Pick out every line below that contains the string "Search", and copy each one in full.

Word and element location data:
Begin
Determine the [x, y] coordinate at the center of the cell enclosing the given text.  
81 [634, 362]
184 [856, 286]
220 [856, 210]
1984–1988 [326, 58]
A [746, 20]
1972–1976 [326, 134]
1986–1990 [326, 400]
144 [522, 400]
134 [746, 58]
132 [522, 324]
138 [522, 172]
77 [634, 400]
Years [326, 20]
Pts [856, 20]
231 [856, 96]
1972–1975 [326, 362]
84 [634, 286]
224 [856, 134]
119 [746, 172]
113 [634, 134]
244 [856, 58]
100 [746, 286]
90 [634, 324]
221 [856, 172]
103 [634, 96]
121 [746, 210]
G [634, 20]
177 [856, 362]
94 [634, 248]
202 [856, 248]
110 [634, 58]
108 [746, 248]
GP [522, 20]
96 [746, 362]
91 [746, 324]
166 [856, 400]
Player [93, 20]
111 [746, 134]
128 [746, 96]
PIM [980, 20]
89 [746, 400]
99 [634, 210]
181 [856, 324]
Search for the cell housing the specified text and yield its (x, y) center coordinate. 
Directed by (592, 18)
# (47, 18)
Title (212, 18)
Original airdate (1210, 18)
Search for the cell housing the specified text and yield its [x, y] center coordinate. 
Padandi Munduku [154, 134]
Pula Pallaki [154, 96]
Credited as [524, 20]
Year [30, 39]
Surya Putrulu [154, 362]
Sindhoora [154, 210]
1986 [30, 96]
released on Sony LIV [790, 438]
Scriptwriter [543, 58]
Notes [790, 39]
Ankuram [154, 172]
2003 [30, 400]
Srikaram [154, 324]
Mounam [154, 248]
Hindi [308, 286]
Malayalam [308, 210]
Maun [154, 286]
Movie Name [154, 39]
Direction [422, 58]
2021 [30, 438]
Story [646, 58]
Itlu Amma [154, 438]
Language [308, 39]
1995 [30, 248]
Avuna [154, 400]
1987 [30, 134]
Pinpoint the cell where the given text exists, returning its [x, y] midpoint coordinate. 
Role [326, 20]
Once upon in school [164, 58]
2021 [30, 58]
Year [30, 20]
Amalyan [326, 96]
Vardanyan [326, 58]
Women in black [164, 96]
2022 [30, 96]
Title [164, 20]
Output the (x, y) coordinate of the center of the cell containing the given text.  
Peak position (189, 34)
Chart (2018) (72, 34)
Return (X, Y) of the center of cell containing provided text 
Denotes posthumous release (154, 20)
End
## WRITTEN ANSWER
Search for the cell housing the specified text and yield its (x, y) center coordinate. 
Search for the cell housing the specified text and yield its [x, y] center coordinate. 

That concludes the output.